Find the number of lines below in which the word "screwdriver" occurs. Write only that number.

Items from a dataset
::::::::::

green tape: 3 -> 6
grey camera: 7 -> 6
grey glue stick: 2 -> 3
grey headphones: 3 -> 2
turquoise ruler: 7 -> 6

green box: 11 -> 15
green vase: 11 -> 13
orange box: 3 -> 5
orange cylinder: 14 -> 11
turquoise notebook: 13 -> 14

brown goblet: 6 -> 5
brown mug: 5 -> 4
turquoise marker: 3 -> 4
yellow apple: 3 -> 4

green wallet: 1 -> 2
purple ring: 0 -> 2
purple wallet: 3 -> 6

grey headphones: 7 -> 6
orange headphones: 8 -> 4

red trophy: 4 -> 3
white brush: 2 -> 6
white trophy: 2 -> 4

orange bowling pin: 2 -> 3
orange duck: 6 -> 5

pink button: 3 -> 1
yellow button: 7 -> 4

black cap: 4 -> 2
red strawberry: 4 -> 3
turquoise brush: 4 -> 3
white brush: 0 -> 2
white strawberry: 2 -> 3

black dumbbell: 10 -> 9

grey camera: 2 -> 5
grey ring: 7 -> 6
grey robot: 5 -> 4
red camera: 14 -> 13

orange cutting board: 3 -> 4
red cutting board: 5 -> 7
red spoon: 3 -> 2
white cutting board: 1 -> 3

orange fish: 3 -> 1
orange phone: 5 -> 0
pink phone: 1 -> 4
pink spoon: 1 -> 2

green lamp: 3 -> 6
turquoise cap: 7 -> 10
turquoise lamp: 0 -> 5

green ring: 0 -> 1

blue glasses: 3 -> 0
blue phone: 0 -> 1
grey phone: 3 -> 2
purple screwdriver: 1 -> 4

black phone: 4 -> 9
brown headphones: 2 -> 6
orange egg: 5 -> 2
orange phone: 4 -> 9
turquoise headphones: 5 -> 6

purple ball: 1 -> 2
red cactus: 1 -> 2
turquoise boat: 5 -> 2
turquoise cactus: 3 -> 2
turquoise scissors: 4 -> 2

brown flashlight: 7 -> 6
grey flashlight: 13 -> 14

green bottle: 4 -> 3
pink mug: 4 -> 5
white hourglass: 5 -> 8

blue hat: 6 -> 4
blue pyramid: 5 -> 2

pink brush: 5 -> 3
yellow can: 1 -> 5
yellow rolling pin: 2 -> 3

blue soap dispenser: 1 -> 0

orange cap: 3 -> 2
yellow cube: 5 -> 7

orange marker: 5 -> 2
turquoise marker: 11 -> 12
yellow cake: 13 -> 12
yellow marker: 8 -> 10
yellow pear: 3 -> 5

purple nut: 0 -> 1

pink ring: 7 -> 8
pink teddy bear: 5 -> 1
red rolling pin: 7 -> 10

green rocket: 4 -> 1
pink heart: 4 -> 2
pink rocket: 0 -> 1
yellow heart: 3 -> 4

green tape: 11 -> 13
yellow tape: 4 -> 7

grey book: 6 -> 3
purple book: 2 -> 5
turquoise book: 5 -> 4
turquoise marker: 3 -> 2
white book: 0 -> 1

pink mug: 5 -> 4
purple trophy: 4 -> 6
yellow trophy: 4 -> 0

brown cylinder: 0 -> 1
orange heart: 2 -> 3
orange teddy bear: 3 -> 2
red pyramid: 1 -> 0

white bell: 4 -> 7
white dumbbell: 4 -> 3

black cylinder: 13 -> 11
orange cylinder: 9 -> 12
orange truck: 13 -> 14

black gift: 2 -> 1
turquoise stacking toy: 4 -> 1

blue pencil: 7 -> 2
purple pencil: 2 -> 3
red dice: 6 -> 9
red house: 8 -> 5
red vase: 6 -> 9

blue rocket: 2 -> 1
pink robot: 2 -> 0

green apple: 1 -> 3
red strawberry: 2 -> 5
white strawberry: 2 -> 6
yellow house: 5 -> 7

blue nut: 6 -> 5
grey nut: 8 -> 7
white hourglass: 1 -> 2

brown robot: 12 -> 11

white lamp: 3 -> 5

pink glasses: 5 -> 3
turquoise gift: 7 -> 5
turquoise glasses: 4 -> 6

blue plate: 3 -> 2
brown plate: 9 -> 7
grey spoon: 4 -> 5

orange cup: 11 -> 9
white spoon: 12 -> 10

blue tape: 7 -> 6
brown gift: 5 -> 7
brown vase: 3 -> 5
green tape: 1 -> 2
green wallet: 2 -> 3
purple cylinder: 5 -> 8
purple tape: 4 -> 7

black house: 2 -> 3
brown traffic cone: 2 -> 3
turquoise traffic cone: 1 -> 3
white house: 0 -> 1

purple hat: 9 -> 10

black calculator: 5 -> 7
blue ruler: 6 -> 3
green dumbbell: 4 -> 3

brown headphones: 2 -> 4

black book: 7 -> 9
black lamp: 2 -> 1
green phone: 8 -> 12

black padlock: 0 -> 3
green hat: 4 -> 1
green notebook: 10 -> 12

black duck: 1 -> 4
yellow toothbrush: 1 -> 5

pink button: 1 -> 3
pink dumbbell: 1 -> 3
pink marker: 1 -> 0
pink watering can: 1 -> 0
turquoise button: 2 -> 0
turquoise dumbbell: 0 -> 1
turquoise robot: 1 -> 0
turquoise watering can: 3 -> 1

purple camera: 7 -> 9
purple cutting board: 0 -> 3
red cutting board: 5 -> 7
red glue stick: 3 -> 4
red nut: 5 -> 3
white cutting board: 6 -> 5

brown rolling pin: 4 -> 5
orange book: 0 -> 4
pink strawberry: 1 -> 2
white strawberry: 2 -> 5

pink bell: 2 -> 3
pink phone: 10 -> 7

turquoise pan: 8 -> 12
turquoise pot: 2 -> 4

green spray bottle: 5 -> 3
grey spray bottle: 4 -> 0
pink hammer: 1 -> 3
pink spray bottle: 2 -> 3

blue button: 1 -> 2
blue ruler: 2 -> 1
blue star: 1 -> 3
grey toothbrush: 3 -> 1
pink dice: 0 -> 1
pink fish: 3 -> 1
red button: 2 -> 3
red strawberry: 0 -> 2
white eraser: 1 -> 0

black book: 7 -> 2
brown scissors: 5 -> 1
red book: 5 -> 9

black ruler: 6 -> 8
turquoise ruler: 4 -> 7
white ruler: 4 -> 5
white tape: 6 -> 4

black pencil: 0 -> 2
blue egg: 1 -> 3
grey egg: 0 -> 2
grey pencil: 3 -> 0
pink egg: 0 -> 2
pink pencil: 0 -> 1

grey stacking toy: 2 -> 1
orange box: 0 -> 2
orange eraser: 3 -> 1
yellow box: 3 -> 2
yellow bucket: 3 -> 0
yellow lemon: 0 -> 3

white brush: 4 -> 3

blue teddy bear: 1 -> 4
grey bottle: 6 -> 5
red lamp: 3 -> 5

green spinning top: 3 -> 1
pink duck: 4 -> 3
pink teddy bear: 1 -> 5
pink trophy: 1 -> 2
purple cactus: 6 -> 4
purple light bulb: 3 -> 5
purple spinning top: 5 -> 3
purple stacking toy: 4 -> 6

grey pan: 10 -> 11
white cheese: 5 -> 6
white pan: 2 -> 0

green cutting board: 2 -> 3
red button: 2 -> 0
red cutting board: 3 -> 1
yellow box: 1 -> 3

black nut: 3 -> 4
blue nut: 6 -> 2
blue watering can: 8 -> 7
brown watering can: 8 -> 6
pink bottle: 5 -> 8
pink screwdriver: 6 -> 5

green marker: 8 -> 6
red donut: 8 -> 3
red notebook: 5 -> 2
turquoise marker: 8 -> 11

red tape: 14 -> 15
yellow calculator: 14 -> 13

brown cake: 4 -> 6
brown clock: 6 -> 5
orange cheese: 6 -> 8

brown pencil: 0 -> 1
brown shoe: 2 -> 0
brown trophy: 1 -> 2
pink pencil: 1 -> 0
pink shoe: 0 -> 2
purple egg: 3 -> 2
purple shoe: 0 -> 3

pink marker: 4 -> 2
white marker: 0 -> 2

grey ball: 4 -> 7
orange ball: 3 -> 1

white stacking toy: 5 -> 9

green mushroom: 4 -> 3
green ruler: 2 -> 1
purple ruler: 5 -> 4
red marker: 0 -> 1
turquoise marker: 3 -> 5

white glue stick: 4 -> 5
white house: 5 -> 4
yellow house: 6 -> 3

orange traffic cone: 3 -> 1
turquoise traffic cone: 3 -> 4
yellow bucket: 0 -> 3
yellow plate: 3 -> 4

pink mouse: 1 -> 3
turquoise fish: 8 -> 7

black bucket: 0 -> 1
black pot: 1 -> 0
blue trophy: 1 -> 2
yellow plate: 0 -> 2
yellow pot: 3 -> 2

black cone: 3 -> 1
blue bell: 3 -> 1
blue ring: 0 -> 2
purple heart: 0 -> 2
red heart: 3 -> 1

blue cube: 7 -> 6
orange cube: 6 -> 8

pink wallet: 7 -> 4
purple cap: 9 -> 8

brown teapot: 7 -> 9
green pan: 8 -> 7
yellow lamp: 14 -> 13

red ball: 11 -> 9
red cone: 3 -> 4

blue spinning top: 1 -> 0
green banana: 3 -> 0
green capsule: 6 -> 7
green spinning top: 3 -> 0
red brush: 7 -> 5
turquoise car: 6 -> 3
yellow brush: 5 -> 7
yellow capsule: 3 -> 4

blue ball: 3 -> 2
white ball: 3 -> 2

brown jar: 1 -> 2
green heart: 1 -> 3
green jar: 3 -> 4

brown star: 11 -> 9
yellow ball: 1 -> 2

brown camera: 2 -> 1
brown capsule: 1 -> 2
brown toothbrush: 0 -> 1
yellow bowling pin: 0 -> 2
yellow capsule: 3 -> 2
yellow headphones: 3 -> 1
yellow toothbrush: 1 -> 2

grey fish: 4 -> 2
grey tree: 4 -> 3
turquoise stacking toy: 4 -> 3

::::::::::

→ Written response: 2